--- TASK TO CARRY OUT ---
Would you show every line from the records that holds "azul"?
:: EXERCISE MATERIALS
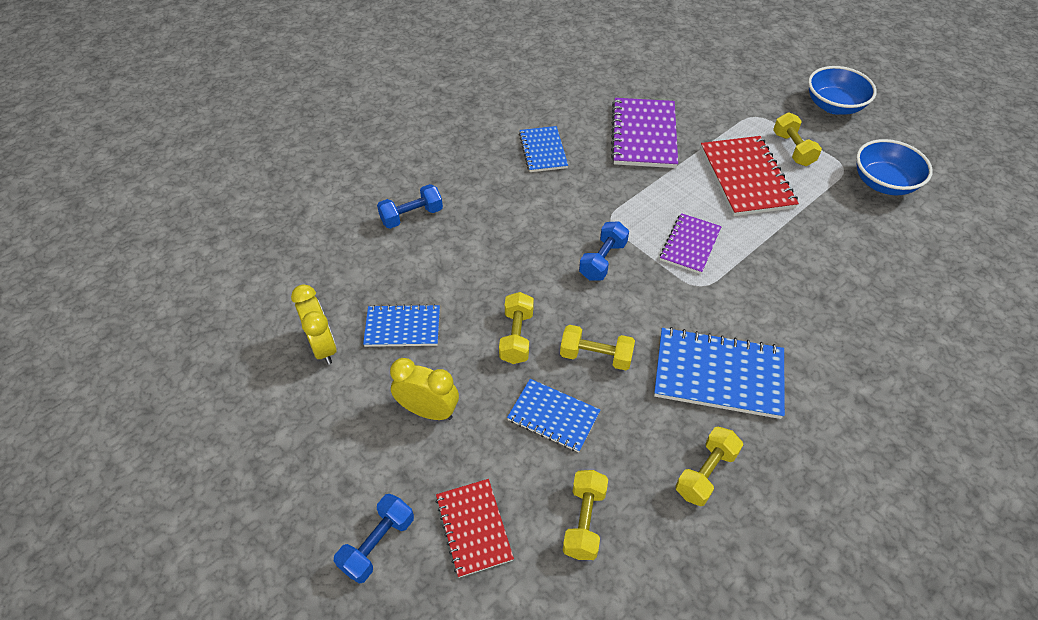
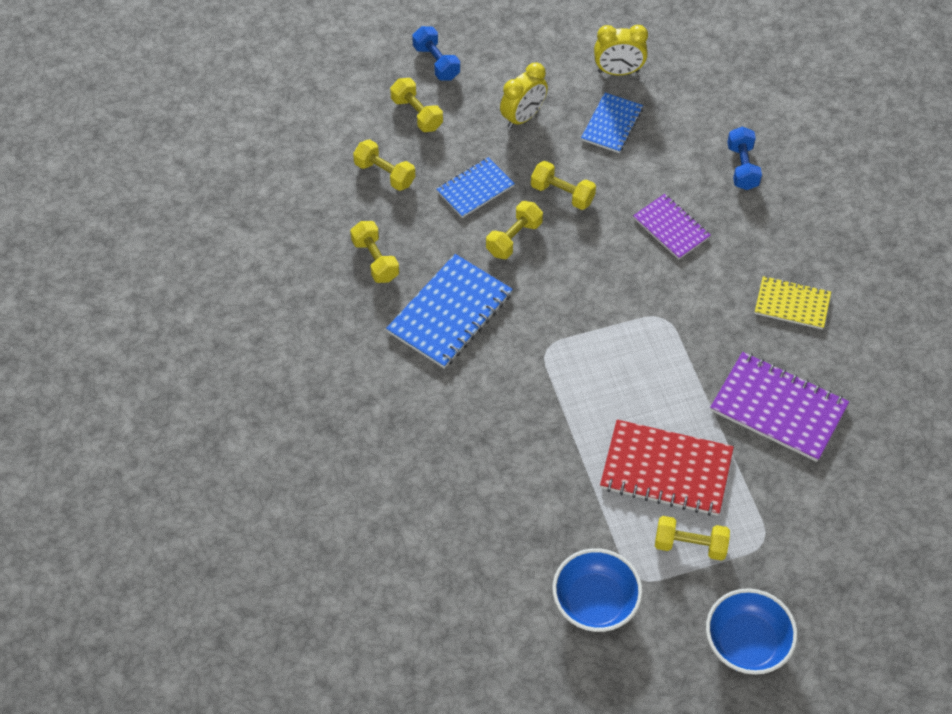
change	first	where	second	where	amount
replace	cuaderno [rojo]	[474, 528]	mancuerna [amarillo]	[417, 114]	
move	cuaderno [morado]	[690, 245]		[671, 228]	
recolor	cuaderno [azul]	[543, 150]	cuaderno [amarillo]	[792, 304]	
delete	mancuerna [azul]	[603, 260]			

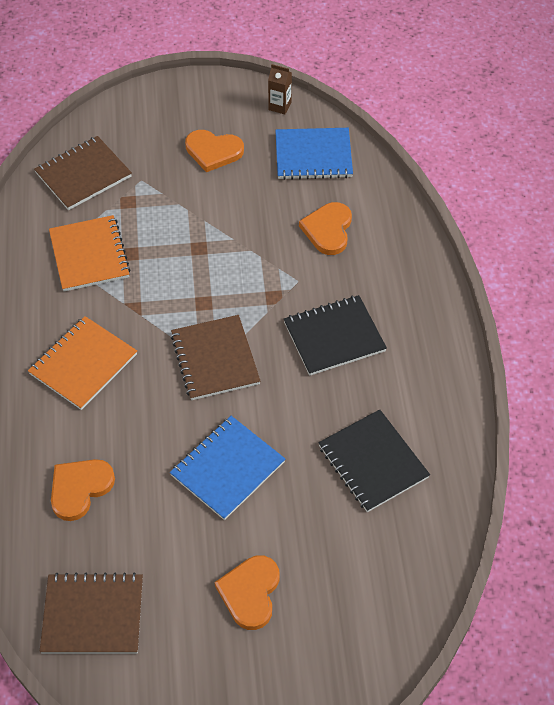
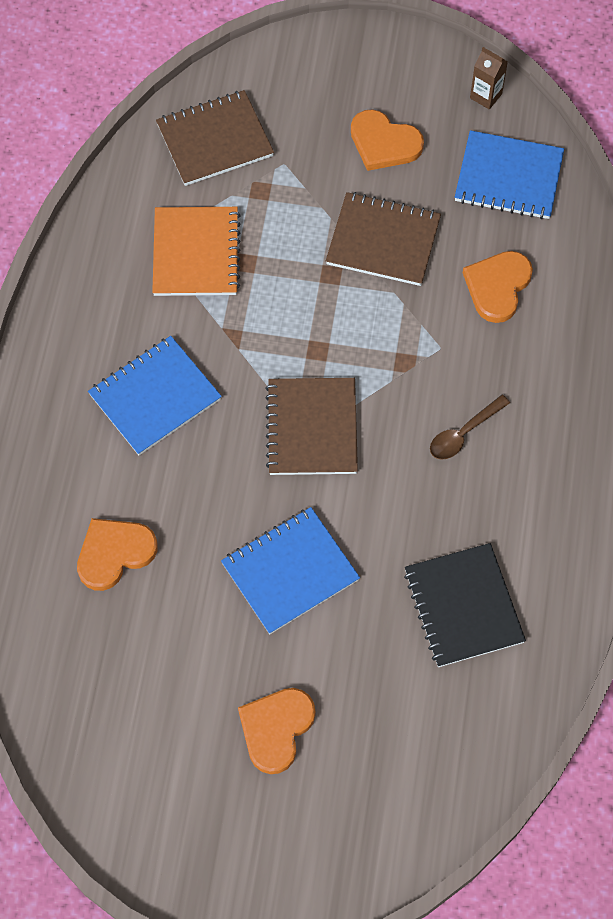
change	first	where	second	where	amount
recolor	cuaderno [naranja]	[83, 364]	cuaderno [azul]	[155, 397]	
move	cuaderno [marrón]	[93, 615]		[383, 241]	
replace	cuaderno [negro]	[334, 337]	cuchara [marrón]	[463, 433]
::::
:: EXERCISE MATERIALS
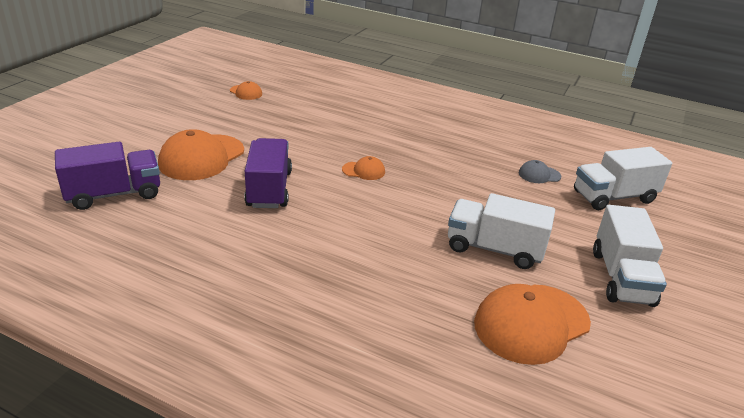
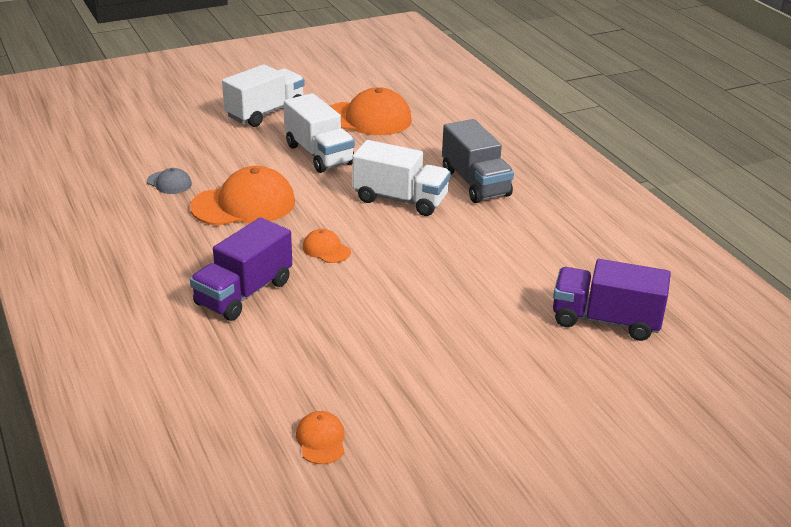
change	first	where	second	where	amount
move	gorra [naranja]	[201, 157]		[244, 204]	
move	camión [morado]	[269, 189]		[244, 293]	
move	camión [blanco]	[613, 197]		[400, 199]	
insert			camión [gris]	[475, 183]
::::
:: EXERCISE MATERIALS
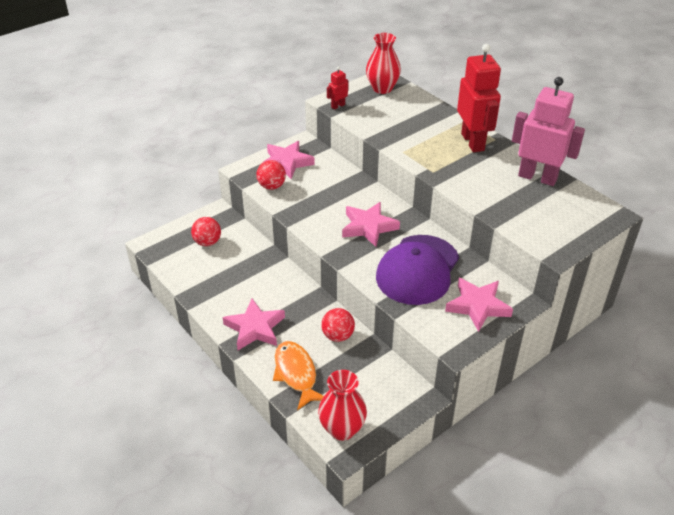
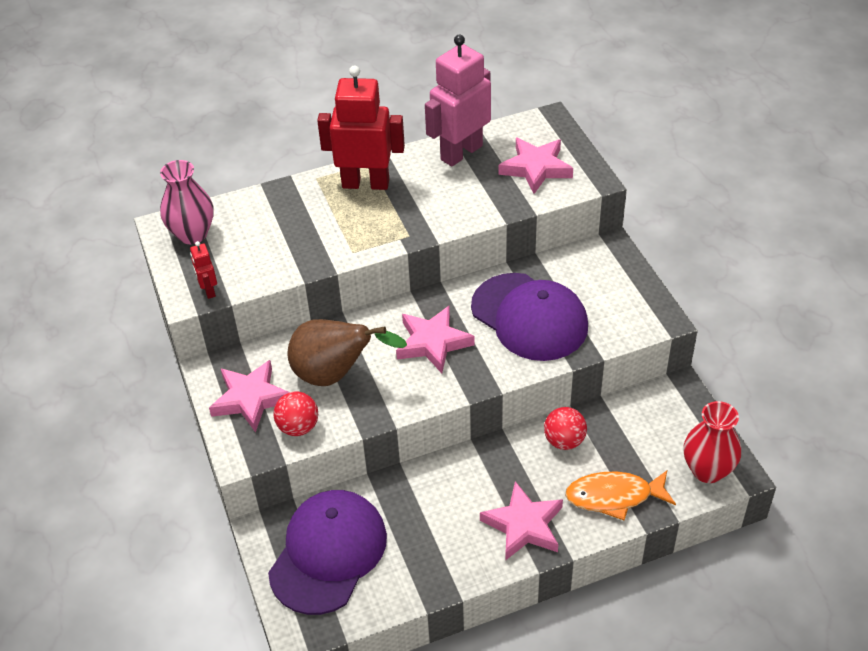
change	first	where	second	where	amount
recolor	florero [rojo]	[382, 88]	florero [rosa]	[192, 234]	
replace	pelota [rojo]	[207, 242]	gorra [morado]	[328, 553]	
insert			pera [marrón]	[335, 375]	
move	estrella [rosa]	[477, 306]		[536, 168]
::::
--- TASK OUTPUT ---
recolor	cuaderno [azul]	[543, 150]	cuaderno [amarillo]	[792, 304]	
delete	mancuerna [azul]	[603, 260]			
recolor	cuaderno [naranja]	[83, 364]	cuaderno [azul]	[155, 397]	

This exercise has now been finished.